### RECORDS SUPPLIED

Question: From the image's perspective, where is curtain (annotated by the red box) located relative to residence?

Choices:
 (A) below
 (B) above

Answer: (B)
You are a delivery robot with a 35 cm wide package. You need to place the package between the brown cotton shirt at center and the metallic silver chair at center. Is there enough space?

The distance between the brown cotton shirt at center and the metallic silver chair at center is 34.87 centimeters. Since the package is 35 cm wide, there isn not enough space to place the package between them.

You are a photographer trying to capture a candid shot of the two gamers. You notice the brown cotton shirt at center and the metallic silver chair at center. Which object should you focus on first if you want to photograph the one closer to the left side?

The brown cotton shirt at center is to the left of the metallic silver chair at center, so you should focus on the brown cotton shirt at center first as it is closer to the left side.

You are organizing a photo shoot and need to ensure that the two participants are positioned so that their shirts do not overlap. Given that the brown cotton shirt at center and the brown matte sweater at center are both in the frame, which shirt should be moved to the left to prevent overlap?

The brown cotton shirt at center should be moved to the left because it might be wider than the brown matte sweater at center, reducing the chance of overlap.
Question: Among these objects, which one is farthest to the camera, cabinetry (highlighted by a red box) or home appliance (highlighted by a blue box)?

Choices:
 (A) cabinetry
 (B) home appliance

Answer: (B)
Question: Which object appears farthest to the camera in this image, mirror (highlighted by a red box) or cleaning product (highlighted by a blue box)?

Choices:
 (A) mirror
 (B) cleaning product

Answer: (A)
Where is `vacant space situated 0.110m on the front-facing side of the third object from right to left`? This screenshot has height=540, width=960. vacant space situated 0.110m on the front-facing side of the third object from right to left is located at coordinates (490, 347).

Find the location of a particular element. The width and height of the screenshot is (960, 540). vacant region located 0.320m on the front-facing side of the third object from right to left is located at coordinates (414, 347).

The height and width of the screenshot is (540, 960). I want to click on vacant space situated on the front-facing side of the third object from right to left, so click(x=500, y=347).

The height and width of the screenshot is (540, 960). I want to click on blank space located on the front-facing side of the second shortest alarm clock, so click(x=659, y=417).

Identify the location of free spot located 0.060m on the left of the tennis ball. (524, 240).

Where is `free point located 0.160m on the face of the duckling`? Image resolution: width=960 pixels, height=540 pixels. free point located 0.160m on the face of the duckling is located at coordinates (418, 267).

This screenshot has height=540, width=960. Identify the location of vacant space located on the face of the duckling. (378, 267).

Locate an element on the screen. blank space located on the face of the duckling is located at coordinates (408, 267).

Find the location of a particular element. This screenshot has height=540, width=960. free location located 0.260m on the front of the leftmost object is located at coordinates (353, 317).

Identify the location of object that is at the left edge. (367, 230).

######

_PROBLEM DESCRIPTION_
Reproduce every one of the records above, substituting "black leather chair" for each occurrence of "metallic silver chair" and leaving all other wording unchanged.

_OUTPUT OF THE TASK_
Question: From the image's perspective, where is curtain (annotated by the red box) located relative to residence?

Choices:
 (A) below
 (B) above

Answer: (B)
You are a delivery robot with a 35 cm wide package. You need to place the package between the brown cotton shirt at center and the black leather chair at center. Is there enough space?

The distance between the brown cotton shirt at center and the black leather chair at center is 34.87 centimeters. Since the package is 35 cm wide, there isn not enough space to place the package between them.

You are a photographer trying to capture a candid shot of the two gamers. You notice the brown cotton shirt at center and the black leather chair at center. Which object should you focus on first if you want to photograph the one closer to the left side?

The brown cotton shirt at center is to the left of the black leather chair at center, so you should focus on the brown cotton shirt at center first as it is closer to the left side.

You are organizing a photo shoot and need to ensure that the two participants are positioned so that their shirts do not overlap. Given that the brown cotton shirt at center and the brown matte sweater at center are both in the frame, which shirt should be moved to the left to prevent overlap?

The brown cotton shirt at center should be moved to the left because it might be wider than the brown matte sweater at center, reducing the chance of overlap.
Question: Among these objects, which one is farthest to the camera, cabinetry (highlighted by a red box) or home appliance (highlighted by a blue box)?

Choices:
 (A) cabinetry
 (B) home appliance

Answer: (B)
Question: Which object appears farthest to the camera in this image, mirror (highlighted by a red box) or cleaning product (highlighted by a blue box)?

Choices:
 (A) mirror
 (B) cleaning product

Answer: (A)
Where is `vacant space situated 0.110m on the front-facing side of the third object from right to left`? This screenshot has height=540, width=960. vacant space situated 0.110m on the front-facing side of the third object from right to left is located at coordinates (490, 347).

Find the location of a particular element. The width and height of the screenshot is (960, 540). vacant region located 0.320m on the front-facing side of the third object from right to left is located at coordinates (414, 347).

The height and width of the screenshot is (540, 960). I want to click on vacant space situated on the front-facing side of the third object from right to left, so click(x=500, y=347).

The height and width of the screenshot is (540, 960). I want to click on blank space located on the front-facing side of the second shortest alarm clock, so click(x=659, y=417).

Identify the location of free spot located 0.060m on the left of the tennis ball. (524, 240).

Where is `free point located 0.160m on the face of the duckling`? Image resolution: width=960 pixels, height=540 pixels. free point located 0.160m on the face of the duckling is located at coordinates (418, 267).

This screenshot has height=540, width=960. Identify the location of vacant space located on the face of the duckling. (378, 267).

Locate an element on the screen. blank space located on the face of the duckling is located at coordinates (408, 267).

Find the location of a particular element. This screenshot has height=540, width=960. free location located 0.260m on the front of the leftmost object is located at coordinates (353, 317).

Identify the location of object that is at the left edge. (367, 230).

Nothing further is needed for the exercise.